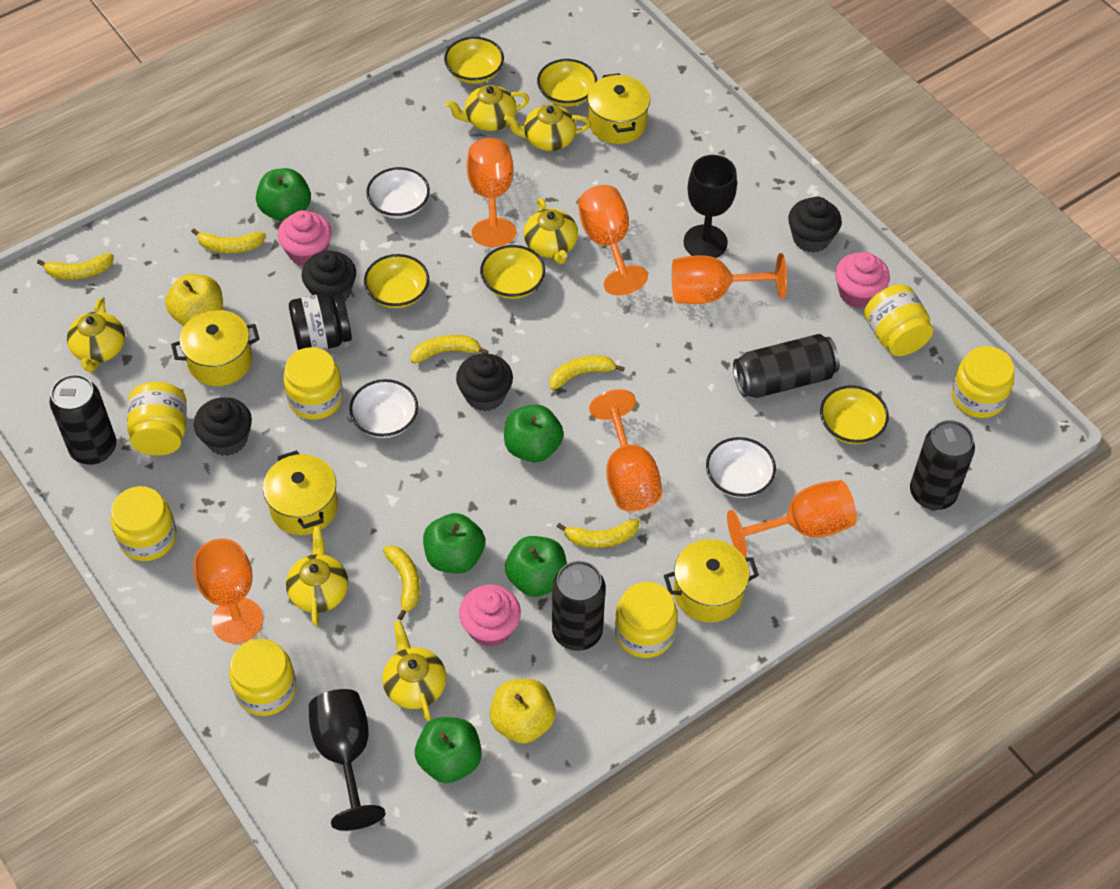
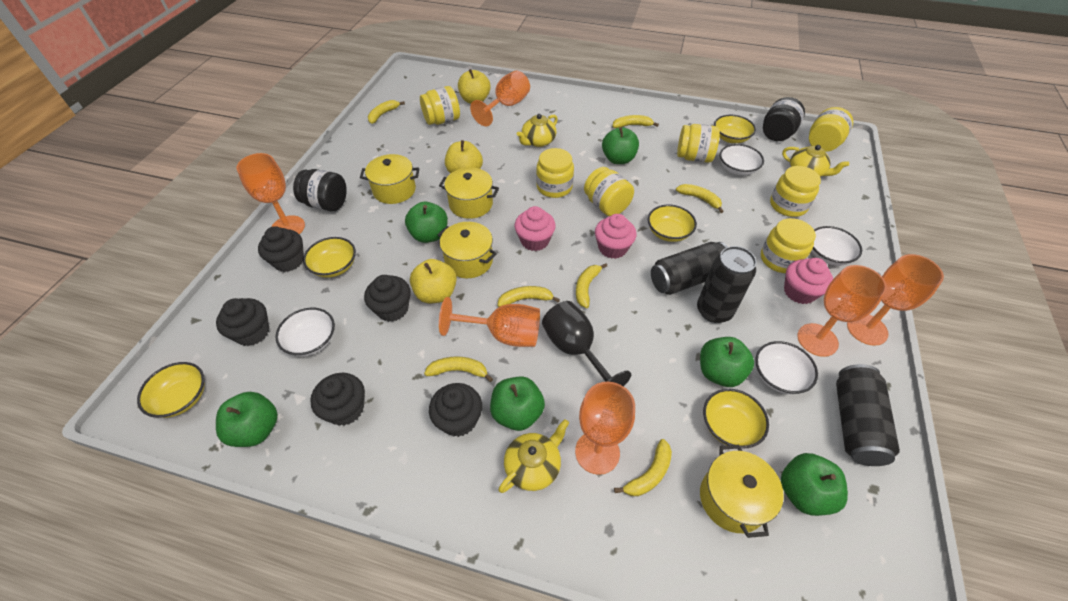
black can: [50,374,116,465] [552,561,606,651] [733,334,840,398] [910,420,975,510] = 4 -> [651,242,728,295] [697,246,757,323] [836,364,900,466] = 3
black cupcake: [194,397,252,456] [302,250,356,301] [456,353,513,411] [788,197,842,253] = 4 -> [216,298,269,346] [258,226,304,272] [310,373,365,426] [364,275,411,322] [429,383,482,437] = 5
black goblet: [309,689,385,831] [684,155,737,258] = 2 -> [542,301,631,386] = 1
black jar: [289,293,352,350] = 1 -> [293,169,347,212] [763,97,805,141] = 2
green apple: [256,168,311,221] [415,717,482,783] [423,513,485,573] [504,404,564,462] [505,536,567,597] = 5 -> [216,392,278,447] [405,202,448,243] [490,376,545,431] [602,127,639,164] [700,337,754,387] [781,453,848,516] = 6
white bowl: [349,379,418,438] [366,167,430,219] [706,437,776,498] = 3 -> [275,308,335,356] [720,144,764,175] [755,341,818,394] [811,226,862,266] = 4
yellow apple: [165,274,223,326] [490,679,556,744] = 2 -> [410,259,457,303] [445,140,483,173] [458,69,491,104] = 3
yellow banana: [37,253,114,280] [191,228,266,253] [383,546,420,620] [411,335,489,363] [550,355,625,390] [557,519,639,548] = 6 -> [368,100,405,124] [424,356,493,382] [497,286,560,307] [576,263,607,308] [613,115,659,128] [614,439,672,496] [676,184,724,213] = 7
yellow teapot: [67,298,125,372] [286,526,348,626] [382,621,446,721] [446,85,530,131] [504,105,590,151] [524,198,578,264] = 6 -> [498,419,569,493] [517,114,558,147] [782,145,849,177] = 3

* * *

Provide an exact copy of the records, excluding every picture.

» Answer to the exercise
black can: [50,374,116,465] [552,561,606,651] [733,334,840,398] [910,420,975,510] = 4 -> [651,242,728,295] [697,246,757,323] [836,364,900,466] = 3
black cupcake: [194,397,252,456] [302,250,356,301] [456,353,513,411] [788,197,842,253] = 4 -> [216,298,269,346] [258,226,304,272] [310,373,365,426] [364,275,411,322] [429,383,482,437] = 5
black goblet: [309,689,385,831] [684,155,737,258] = 2 -> [542,301,631,386] = 1
black jar: [289,293,352,350] = 1 -> [293,169,347,212] [763,97,805,141] = 2
green apple: [256,168,311,221] [415,717,482,783] [423,513,485,573] [504,404,564,462] [505,536,567,597] = 5 -> [216,392,278,447] [405,202,448,243] [490,376,545,431] [602,127,639,164] [700,337,754,387] [781,453,848,516] = 6
white bowl: [349,379,418,438] [366,167,430,219] [706,437,776,498] = 3 -> [275,308,335,356] [720,144,764,175] [755,341,818,394] [811,226,862,266] = 4
yellow apple: [165,274,223,326] [490,679,556,744] = 2 -> [410,259,457,303] [445,140,483,173] [458,69,491,104] = 3
yellow banana: [37,253,114,280] [191,228,266,253] [383,546,420,620] [411,335,489,363] [550,355,625,390] [557,519,639,548] = 6 -> [368,100,405,124] [424,356,493,382] [497,286,560,307] [576,263,607,308] [613,115,659,128] [614,439,672,496] [676,184,724,213] = 7
yellow teapot: [67,298,125,372] [286,526,348,626] [382,621,446,721] [446,85,530,131] [504,105,590,151] [524,198,578,264] = 6 -> [498,419,569,493] [517,114,558,147] [782,145,849,177] = 3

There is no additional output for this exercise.